Please output only the lines that run from the line containing "U8: NAND (in" through the end of the material below, exactly.

>>>>>

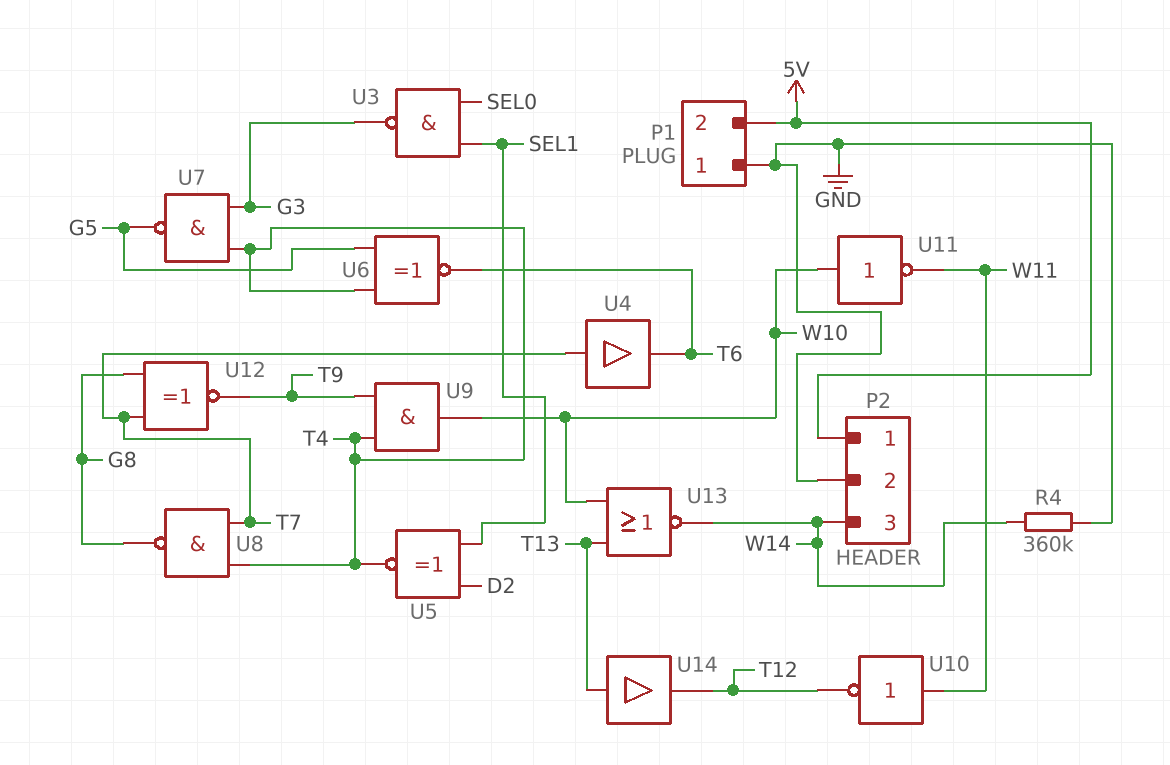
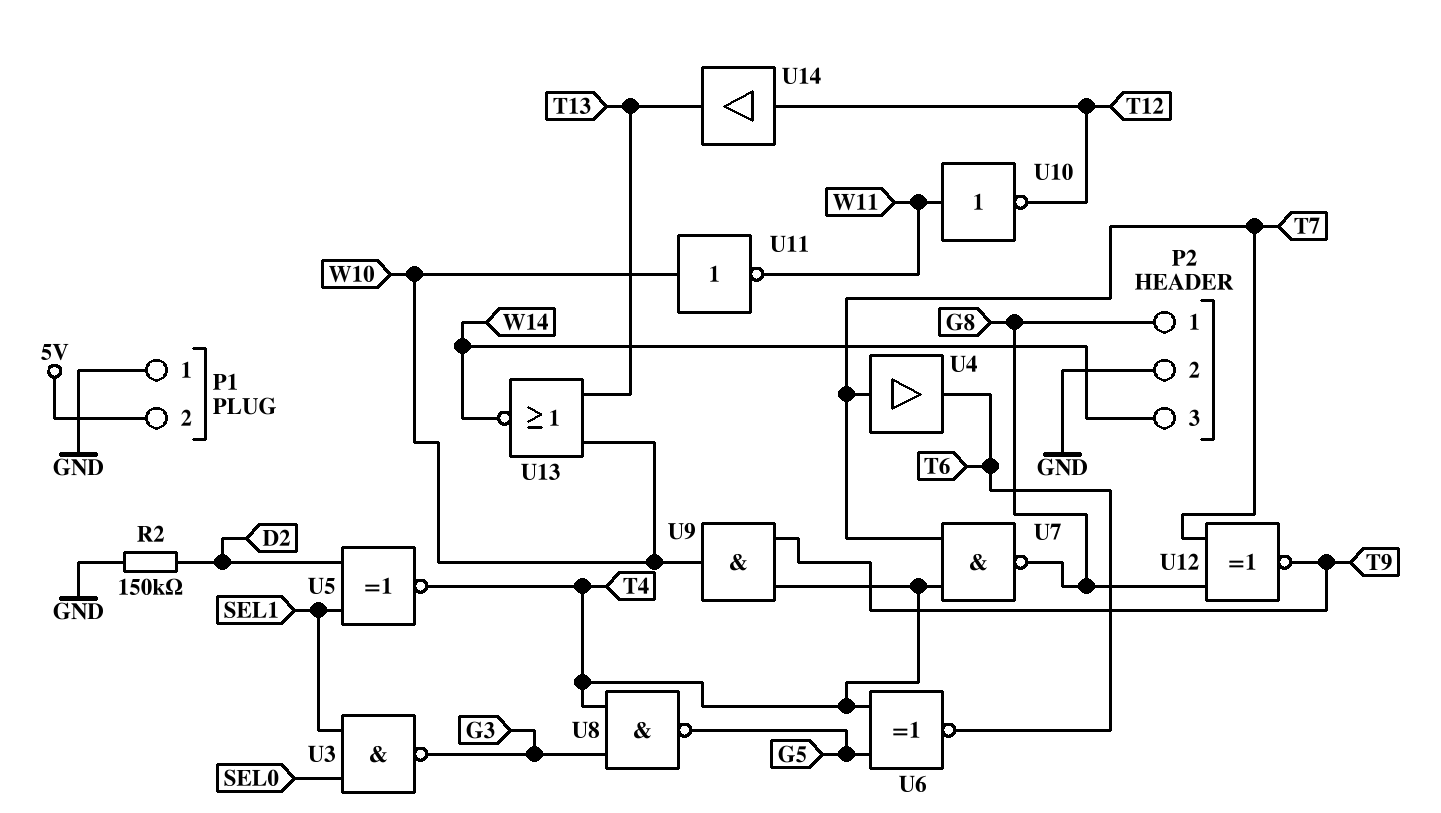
P2 pin 1: 5V -> G8
R2: none -> 150k (D2, GND)
R4: 360k (GND, W14) -> none
U7: NAND (in G3, in T4, out G5) -> NAND (in T4, in T7, out G8)
U8: NAND (in T4, in T7, out G8) -> NAND (in G3, in T4, out G5)
U14: buffer (in T13, out T12) -> buffer (in T12, out T13)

<<<<<

### RESULT:
U8: NAND (in T4, in T7, out G8) -> NAND (in G3, in T4, out G5)
U14: buffer (in T13, out T12) -> buffer (in T12, out T13)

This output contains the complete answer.